### Record excerpts
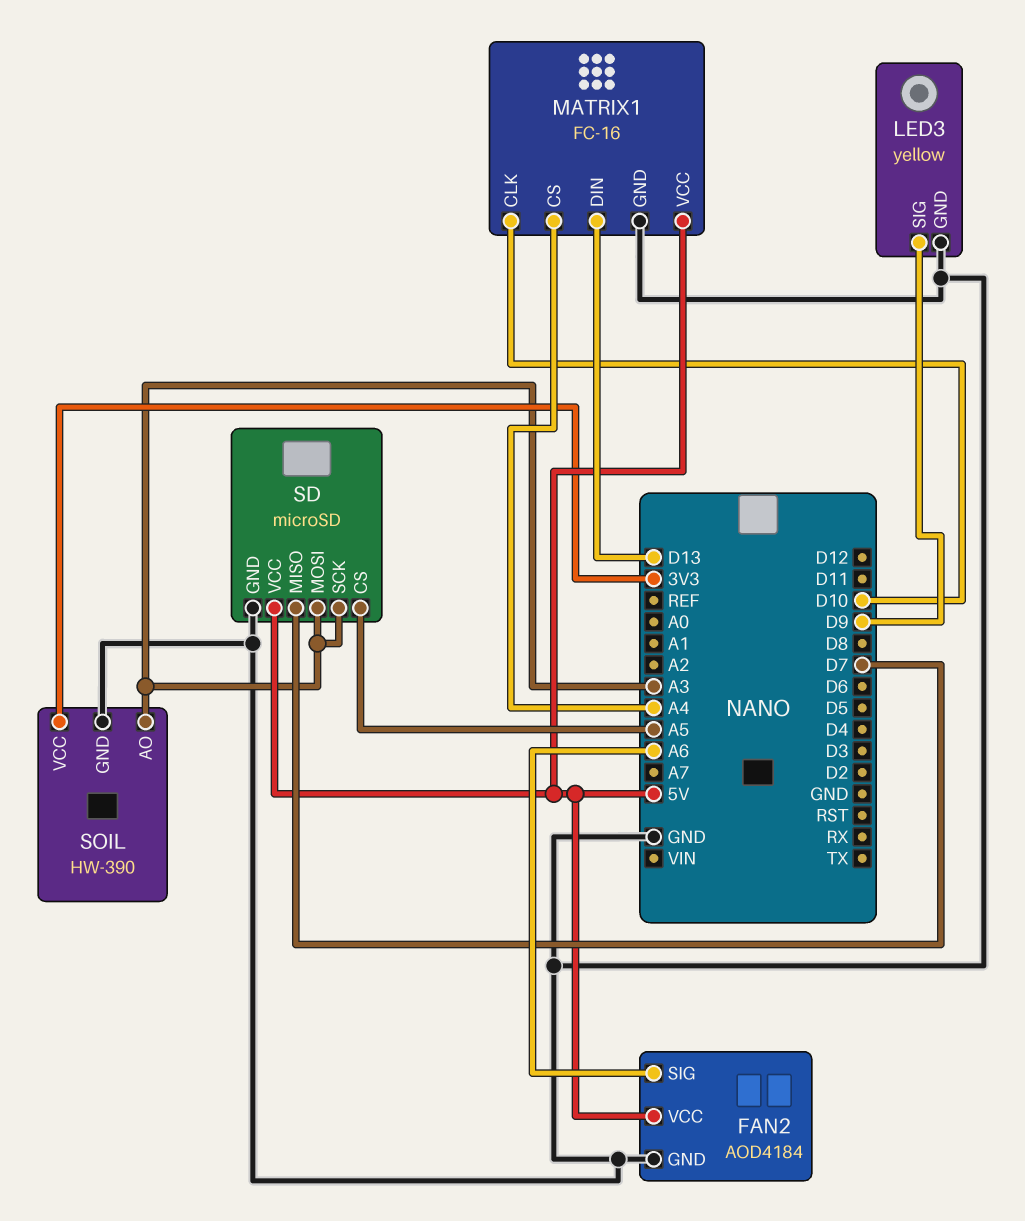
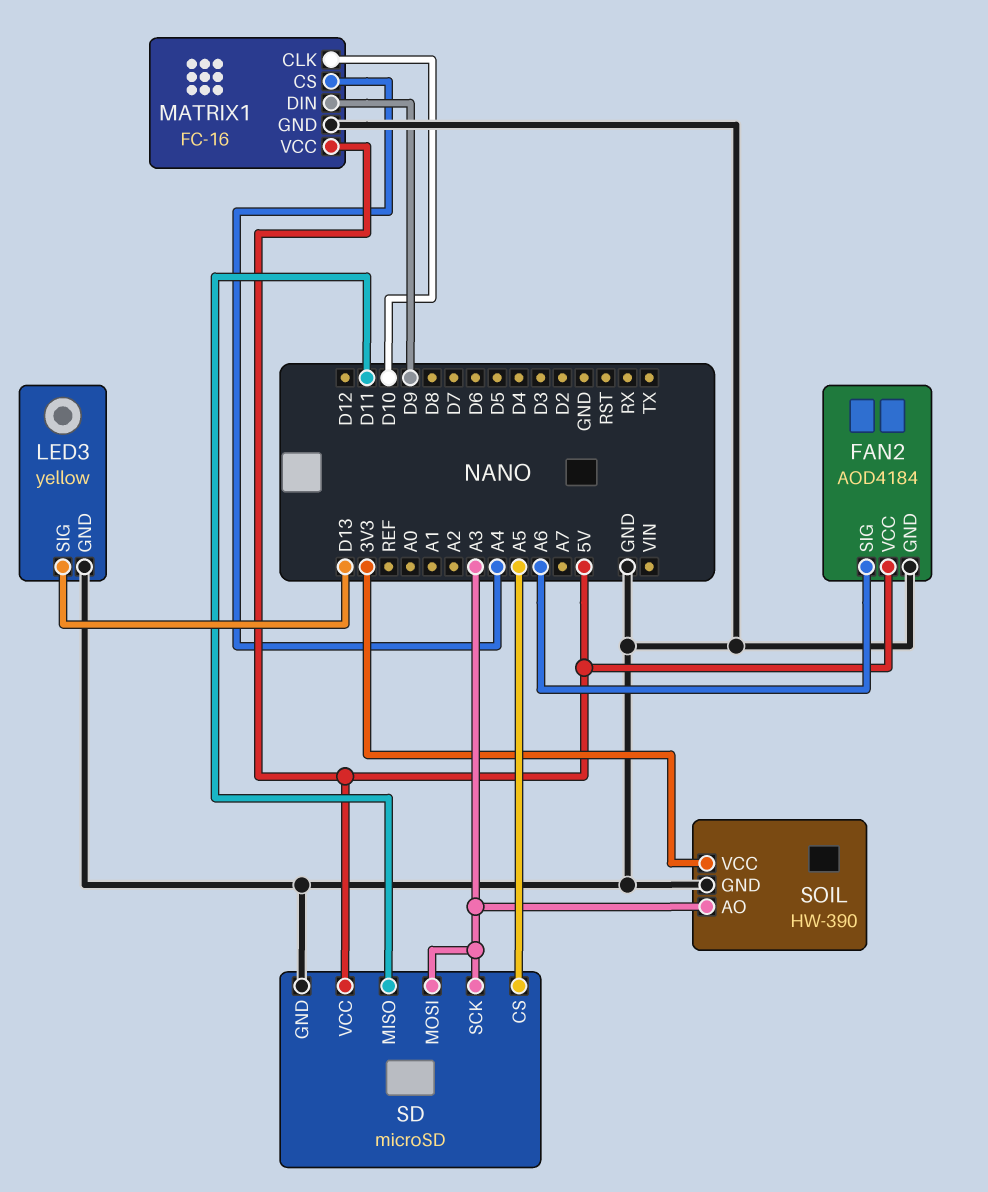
LED3 pin SIG: D9 -> D13
MATRIX1 pin DIN: D13 -> D9
SD pin MISO: D7 -> D11

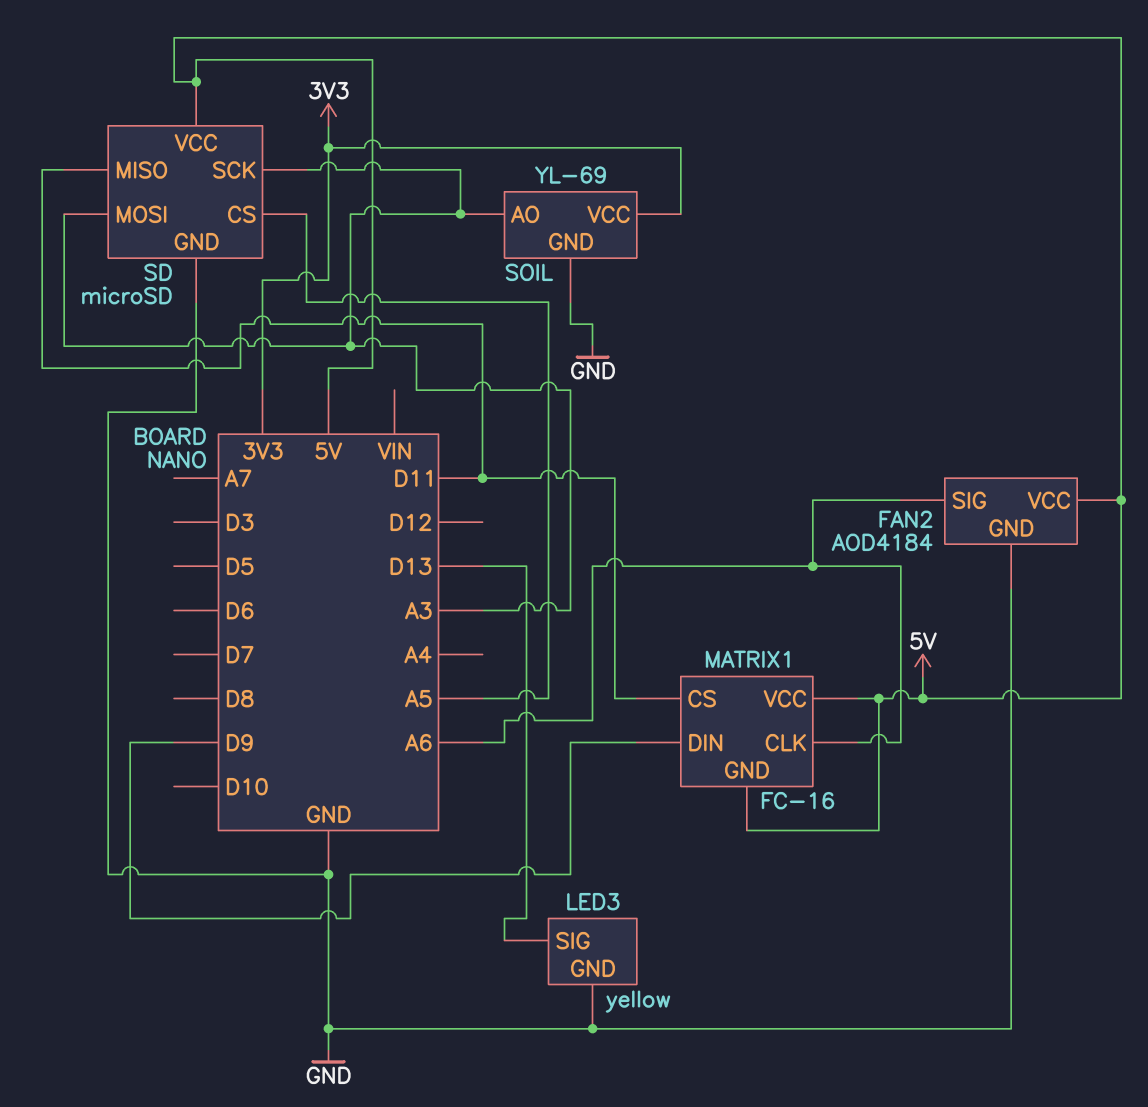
MATRIX1 pin CLK: D10 -> A6
MATRIX1 pin CS: A4 -> D11
MATRIX1 pin GND: GND -> 5V
SOIL: HW-390 -> YL-69

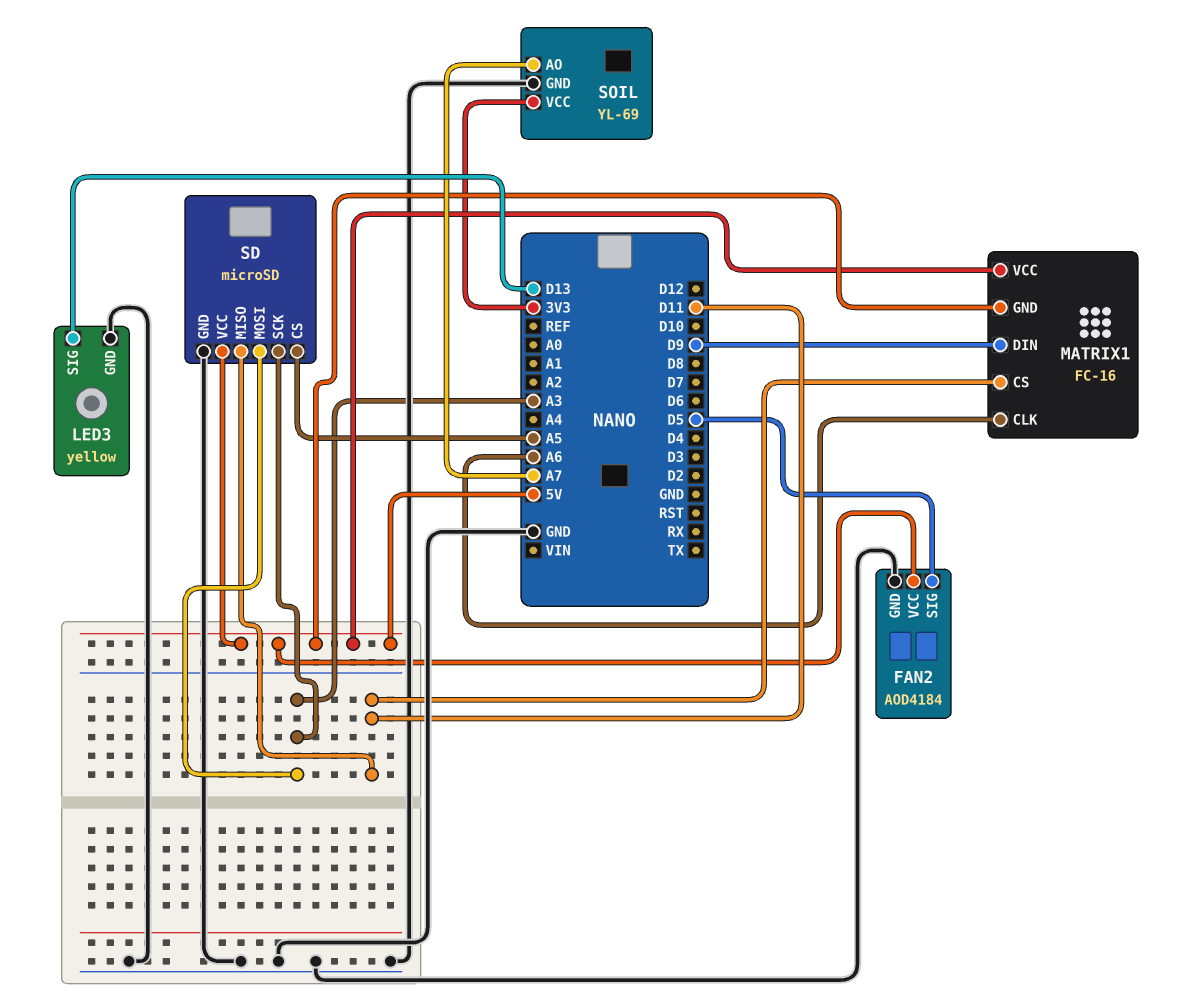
FAN2 pin SIG: A6 -> D5
SOIL pin AO: A3 -> A7

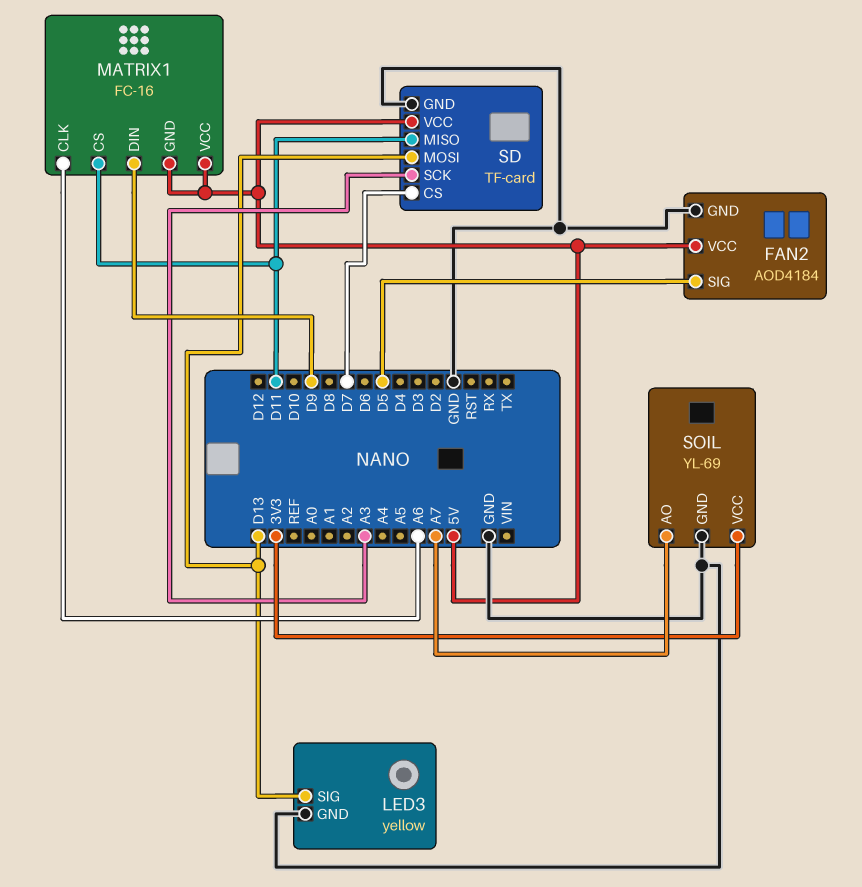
SD: microSD -> TF-card
SD pin CS: A5 -> D7
SD pin MOSI: A3 -> D13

### What is required
Write out the whole listing exactly as it appears, and omit the pictures.

### Task response
LED3 pin SIG: D9 -> D13
MATRIX1 pin DIN: D13 -> D9
SD pin MISO: D7 -> D11

MATRIX1 pin CLK: D10 -> A6
MATRIX1 pin CS: A4 -> D11
MATRIX1 pin GND: GND -> 5V
SOIL: HW-390 -> YL-69

FAN2 pin SIG: A6 -> D5
SOIL pin AO: A3 -> A7

SD: microSD -> TF-card
SD pin CS: A5 -> D7
SD pin MOSI: A3 -> D13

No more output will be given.